Description of the task:
Text only, exactly as given: reproduce the entries below without their pictures.

Images with polygon outlines
=== Begin Enclosure ===
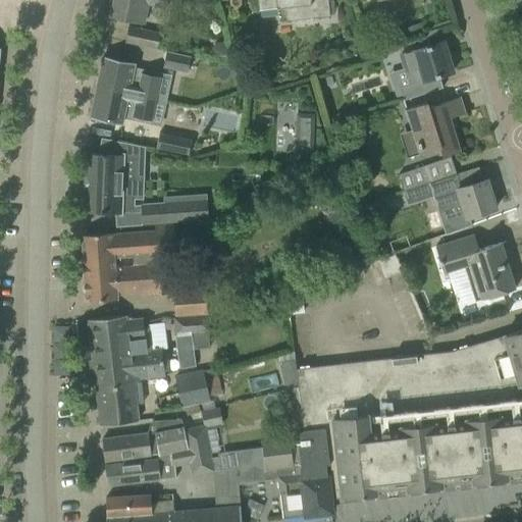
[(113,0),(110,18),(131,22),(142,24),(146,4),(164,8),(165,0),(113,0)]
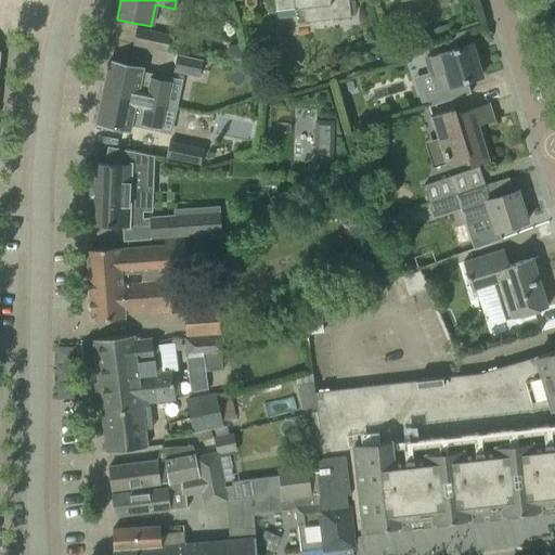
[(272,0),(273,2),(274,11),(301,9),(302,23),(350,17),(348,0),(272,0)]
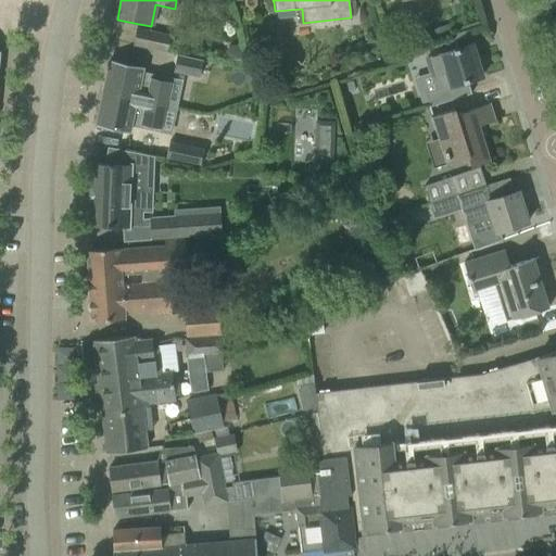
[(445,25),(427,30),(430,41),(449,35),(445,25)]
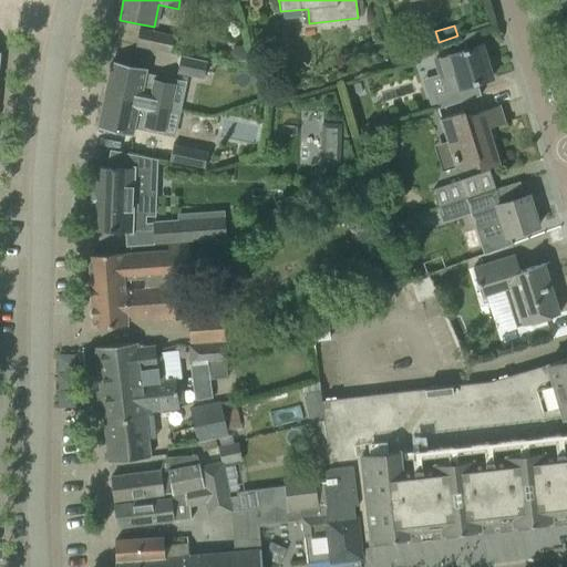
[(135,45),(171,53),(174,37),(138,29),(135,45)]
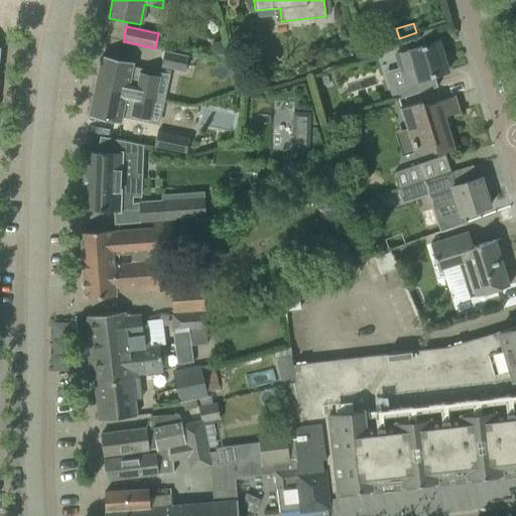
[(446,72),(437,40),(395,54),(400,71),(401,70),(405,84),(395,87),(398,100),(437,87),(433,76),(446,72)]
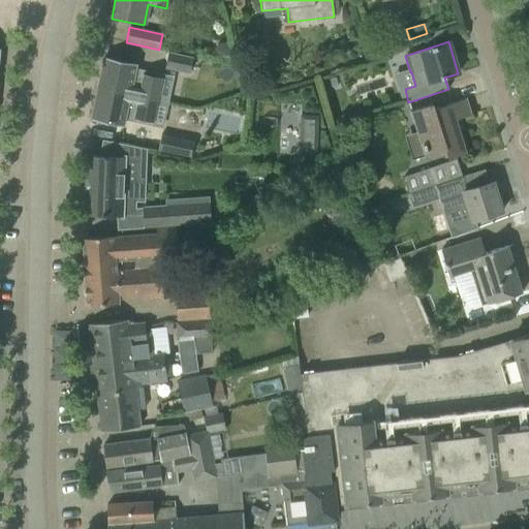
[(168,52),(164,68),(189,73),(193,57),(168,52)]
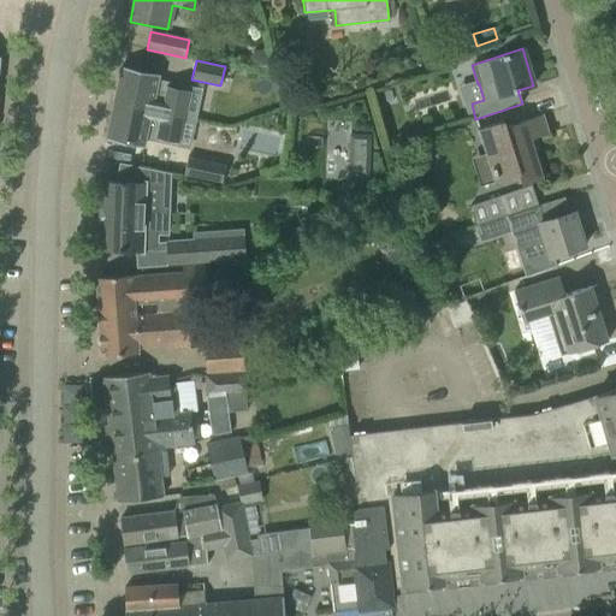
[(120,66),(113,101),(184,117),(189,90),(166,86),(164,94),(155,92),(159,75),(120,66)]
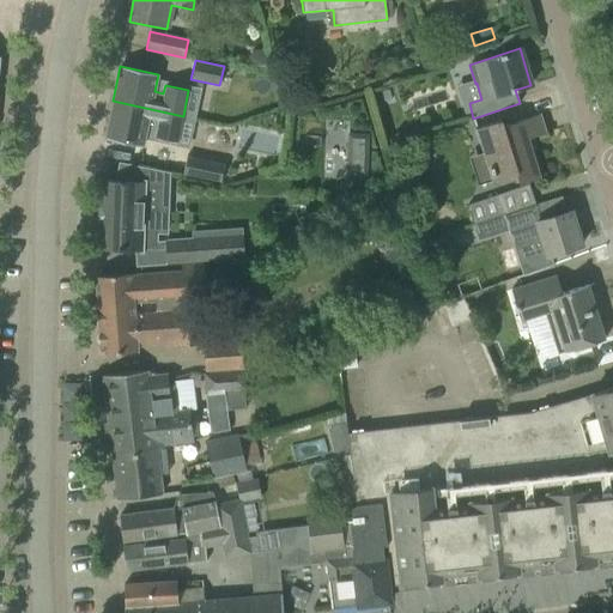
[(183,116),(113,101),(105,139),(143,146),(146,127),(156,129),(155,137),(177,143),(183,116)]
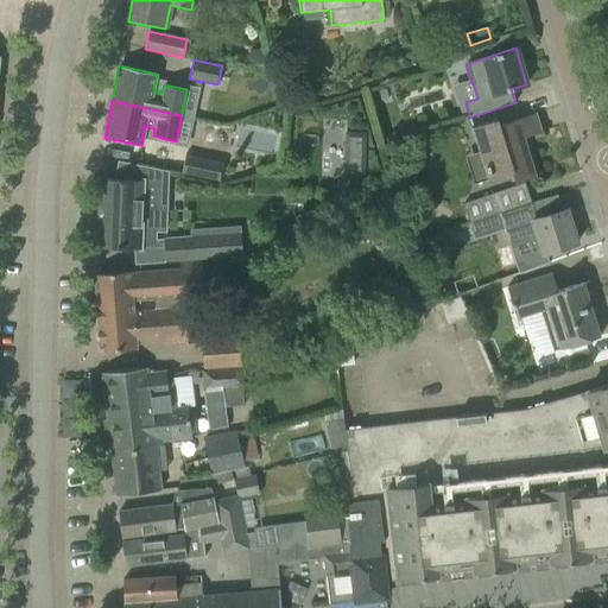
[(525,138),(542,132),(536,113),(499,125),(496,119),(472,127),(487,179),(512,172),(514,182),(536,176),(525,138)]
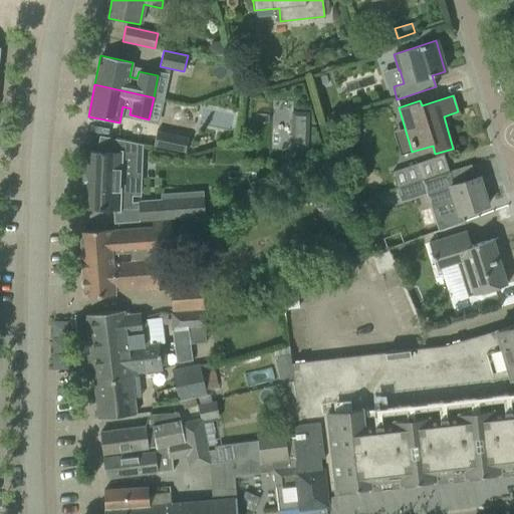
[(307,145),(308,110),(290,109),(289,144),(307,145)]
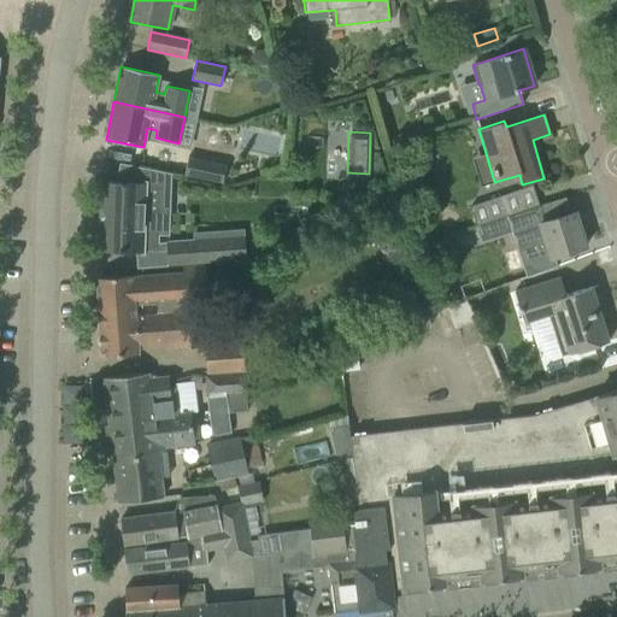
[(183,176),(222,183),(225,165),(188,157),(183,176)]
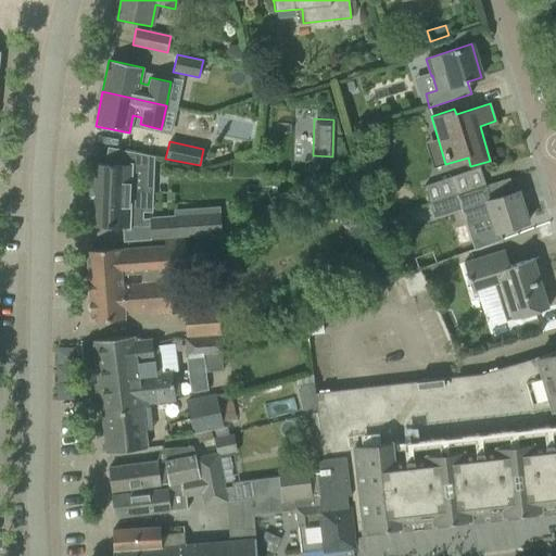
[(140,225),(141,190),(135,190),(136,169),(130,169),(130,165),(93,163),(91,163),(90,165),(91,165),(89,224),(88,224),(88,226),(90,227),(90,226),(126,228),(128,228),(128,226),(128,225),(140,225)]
=== End Enclosure ===
Solution to this task:
[(113,0),(110,18),(131,22),(142,24),(146,4),(164,8),(165,0),(113,0)]
[(272,0),(273,2),(274,11),(301,9),(302,23),(350,17),(348,0),(272,0)]
[(445,25),(427,30),(430,41),(449,35),(445,25)]
[(135,45),(171,53),(174,37),(138,29),(135,45)]
[(446,72),(437,40),(395,54),(400,71),(401,70),(405,84),(395,87),(398,100),(437,87),(433,76),(446,72)]
[(168,52),(164,68),(189,73),(193,57),(168,52)]
[(120,66),(113,101),(184,117),(189,90),(166,86),(164,94),(155,92),(159,75),(120,66)]
[(183,116),(113,101),(105,139),(143,146),(146,127),(156,129),(155,137),(177,143),(183,116)]
[(525,138),(542,132),(536,113),(499,125),(496,119),(472,127),(487,179),(512,172),(514,182),(536,176),(525,138)]
[(307,145),(308,110),(290,109),(289,144),(307,145)]
[(183,176),(222,183),(225,165),(188,157),(183,176)]
[(140,225),(141,190),(135,190),(136,169),(130,169),(130,165),(93,163),(91,163),(90,165),(91,165),(89,224),(88,224),(88,226),(90,227),(90,226),(126,228),(128,228),(128,226),(128,225),(140,225)]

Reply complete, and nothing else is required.